## [Material for this exercise]
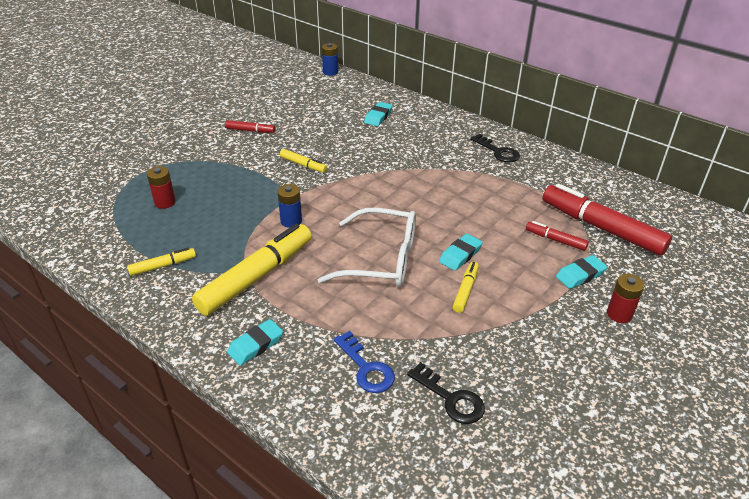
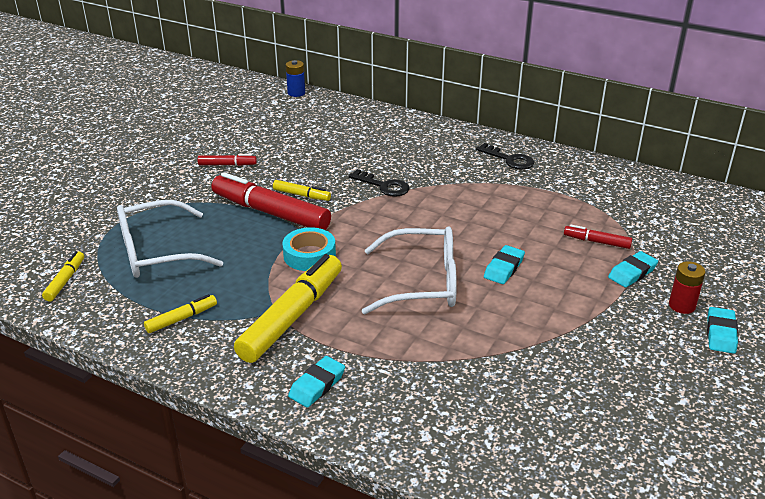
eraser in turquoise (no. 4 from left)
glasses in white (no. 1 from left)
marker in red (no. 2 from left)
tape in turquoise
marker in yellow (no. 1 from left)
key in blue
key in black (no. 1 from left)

## [The task]
All lines of the material above should be returned unchanged, but no pictures should be included.

## [Exercise output]
eraser in turquoise (no. 4 from left)
glasses in white (no. 1 from left)
marker in red (no. 2 from left)
tape in turquoise
marker in yellow (no. 1 from left)
key in blue
key in black (no. 1 from left)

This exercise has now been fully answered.